Assigned task
Write out the listing verbatim. No pictures belong in it.

Input
____

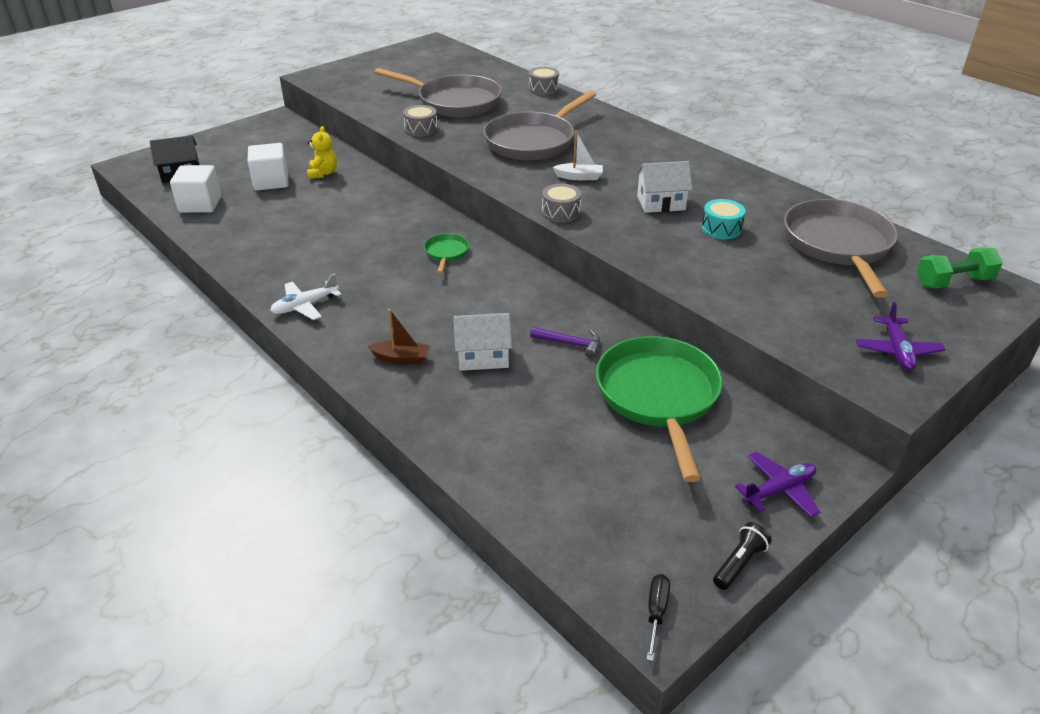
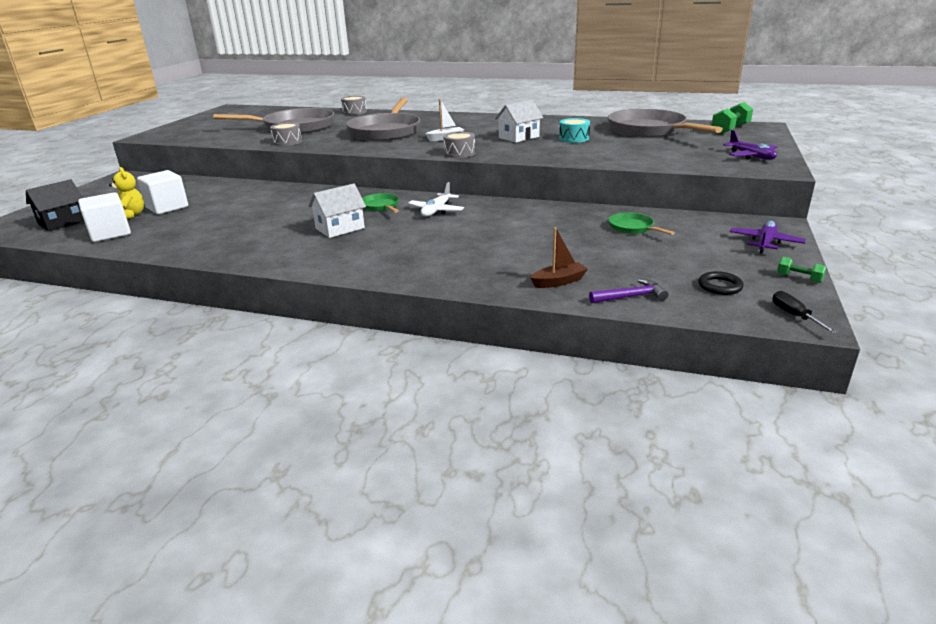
camera: 30 degrees left, 10 degrees down
(305, 306) = (301, 259): white plane -> white plane (436, 211)
(323, 173) = (211, 193): yellow teddy bear -> yellow teddy bear (130, 215)
(401, 358) = (427, 262): brown boat -> brown boat (559, 282)
(483, 356) = (488, 244): white house -> white house (340, 228)
(570, 343) = (539, 222): purple hammer -> purple hammer (631, 296)
(635, 530) = (720, 286): none -> black ring
(658, 397) = (633, 228): green pan -> green pan, size x0.45
(739, 563) = (799, 278): black flashlight -> green dumbbell

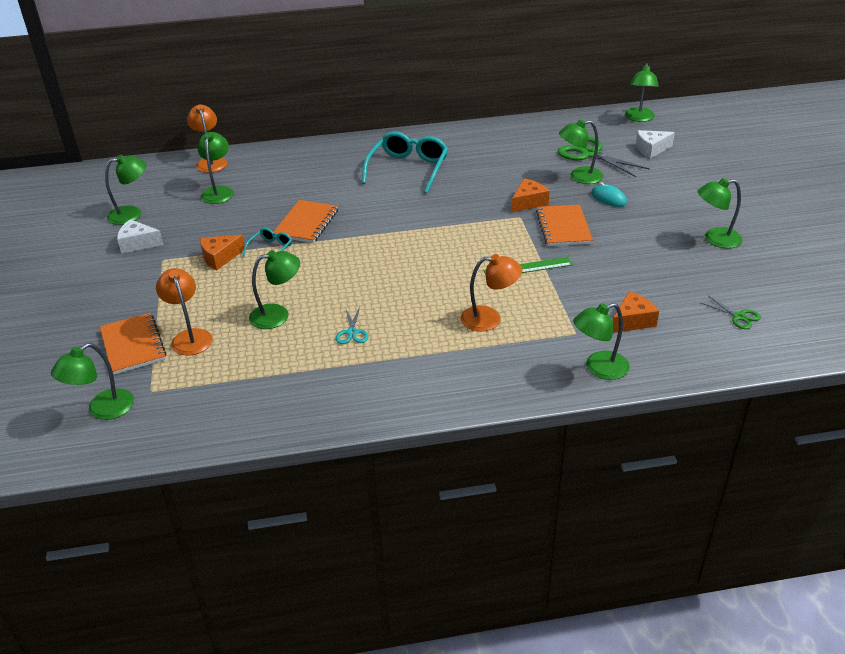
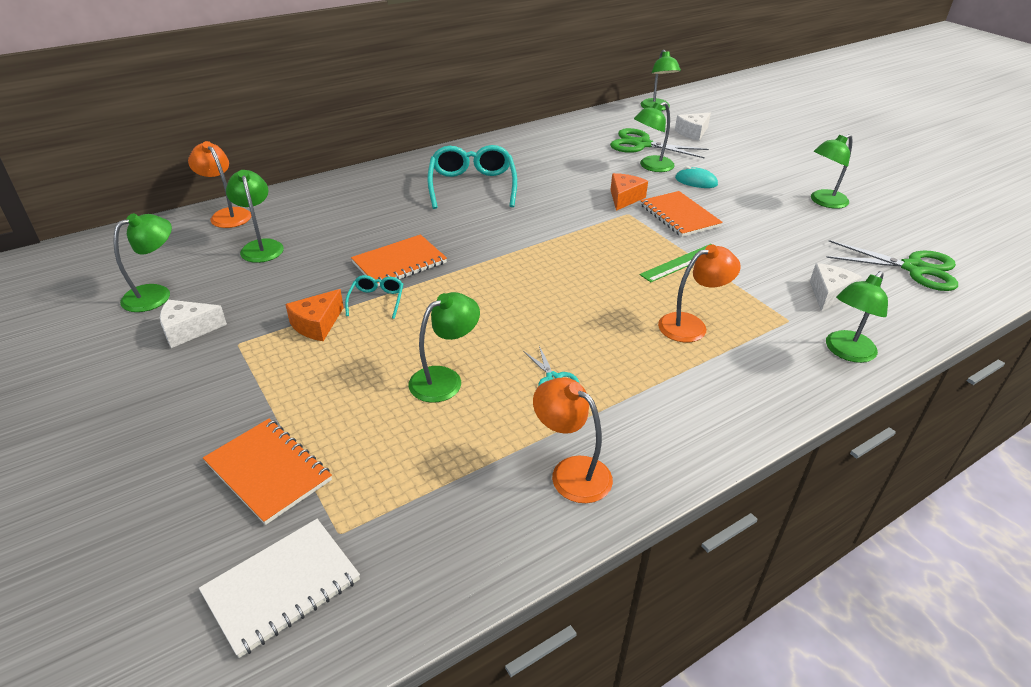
camera: 25 degrees left, 0 degrees up
(102, 410) = (282, 587): green lamp -> white notebook
(190, 337) = (345, 438): orange lamp -> orange lamp (571, 472)
(306, 223) = (399, 263): orange notebook -> orange notebook turned 60 degrees clockwise
(632, 321) = (829, 294): orange cheese -> white cheese
(738, 316) = (914, 269): green scissors -> green scissors, size x2.02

____

Solution below
camera: 30 degrees left, 10 degrees down
(305, 306) = (301, 259): white plane -> white plane (436, 211)
(323, 173) = (211, 193): yellow teddy bear -> yellow teddy bear (130, 215)
(401, 358) = (427, 262): brown boat -> brown boat (559, 282)
(483, 356) = (488, 244): white house -> white house (340, 228)
(570, 343) = (539, 222): purple hammer -> purple hammer (631, 296)
(635, 530) = (720, 286): none -> black ring
(658, 397) = (633, 228): green pan -> green pan, size x0.45
(739, 563) = (799, 278): black flashlight -> green dumbbell

camera: 25 degrees left, 0 degrees up
(102, 410) = (282, 587): green lamp -> white notebook
(190, 337) = (345, 438): orange lamp -> orange lamp (571, 472)
(306, 223) = (399, 263): orange notebook -> orange notebook turned 60 degrees clockwise
(632, 321) = (829, 294): orange cheese -> white cheese
(738, 316) = (914, 269): green scissors -> green scissors, size x2.02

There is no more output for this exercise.